#### Available records
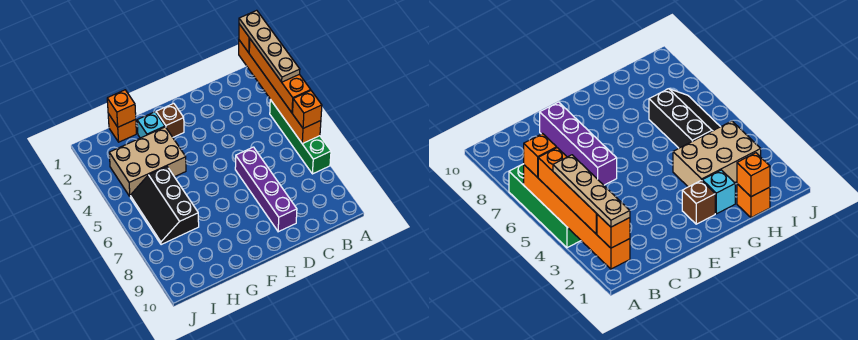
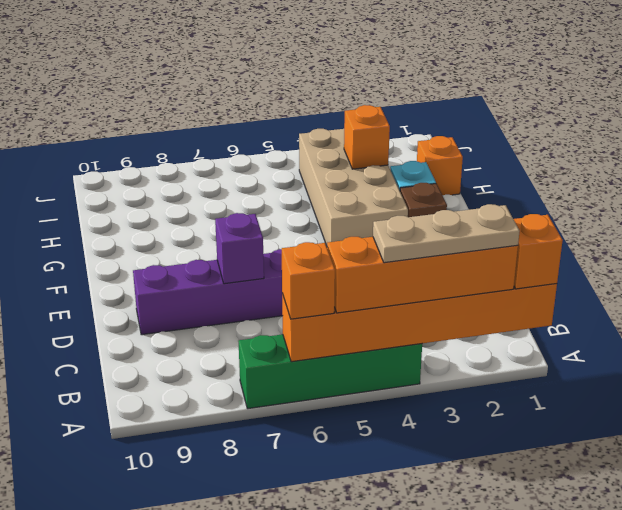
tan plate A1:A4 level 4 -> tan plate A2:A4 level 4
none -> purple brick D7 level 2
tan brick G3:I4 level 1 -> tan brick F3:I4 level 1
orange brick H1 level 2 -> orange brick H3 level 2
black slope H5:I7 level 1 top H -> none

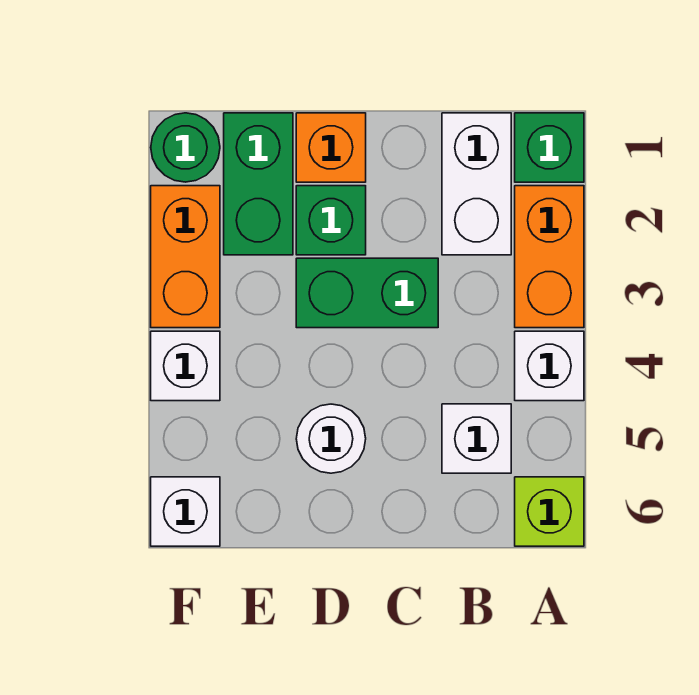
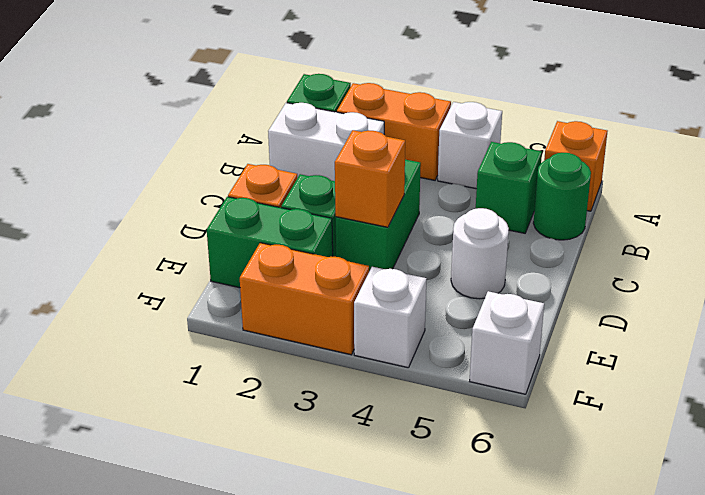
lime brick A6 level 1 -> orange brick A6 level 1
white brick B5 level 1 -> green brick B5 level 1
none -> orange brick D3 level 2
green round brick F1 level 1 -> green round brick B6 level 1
########
#### Available records
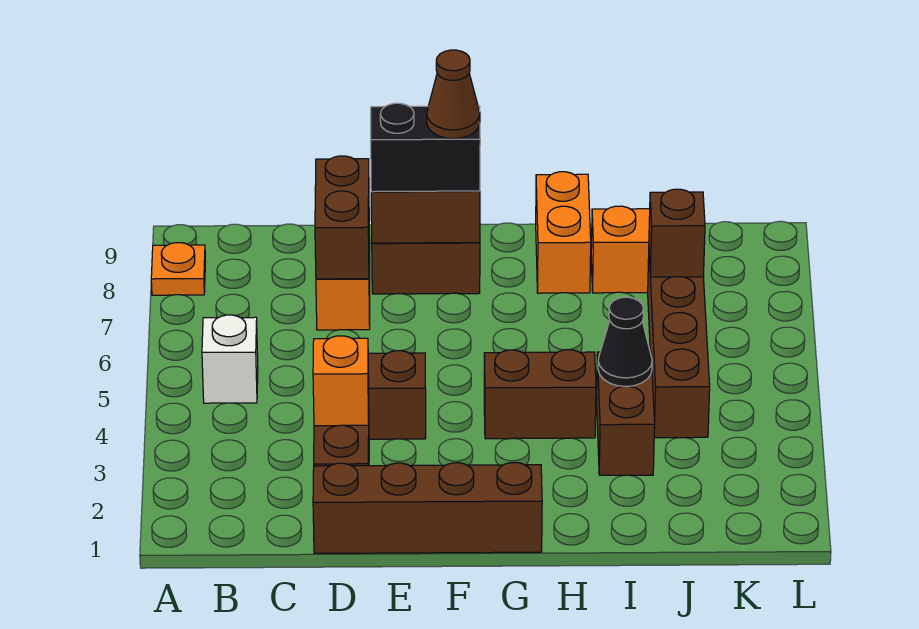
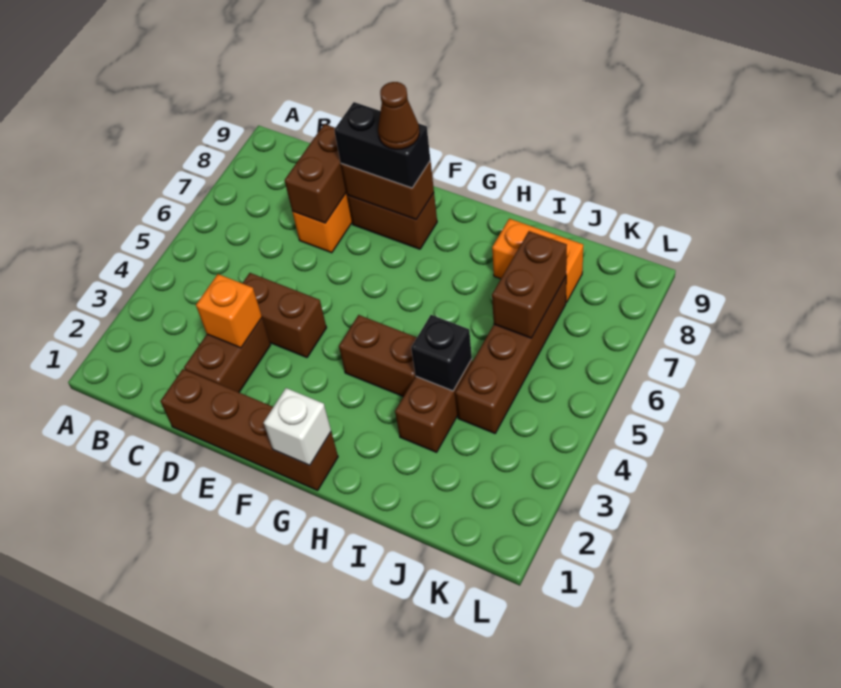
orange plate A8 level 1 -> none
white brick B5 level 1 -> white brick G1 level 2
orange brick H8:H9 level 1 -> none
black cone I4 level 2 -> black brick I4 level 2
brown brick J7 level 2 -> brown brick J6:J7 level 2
########
#### Available records
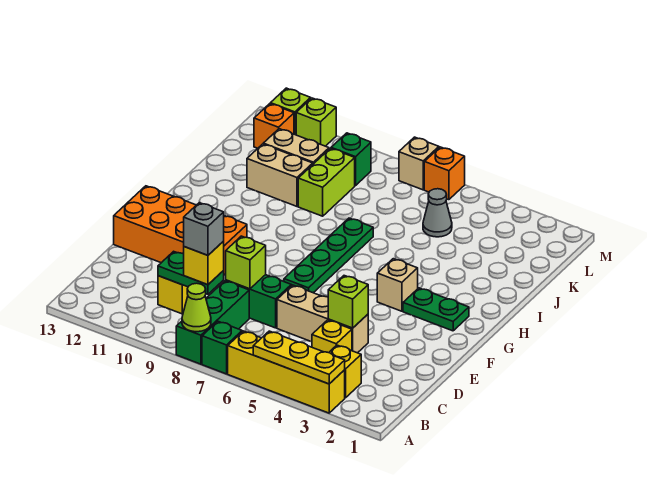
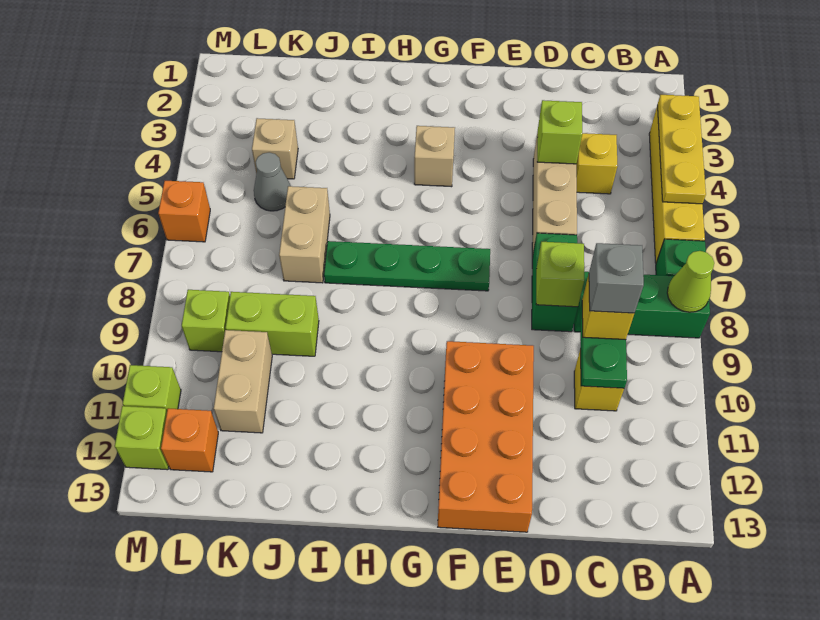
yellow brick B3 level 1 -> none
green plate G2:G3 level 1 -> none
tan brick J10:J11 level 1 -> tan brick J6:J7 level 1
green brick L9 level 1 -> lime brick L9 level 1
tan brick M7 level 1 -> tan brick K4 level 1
########
## Exercise directions
Find the lines above that hold "green", then copy each of them.

## Answer for the task
white brick B5 level 1 -> green brick B5 level 1
green round brick F1 level 1 -> green round brick B6 level 1
green plate G2:G3 level 1 -> none
green brick L9 level 1 -> lime brick L9 level 1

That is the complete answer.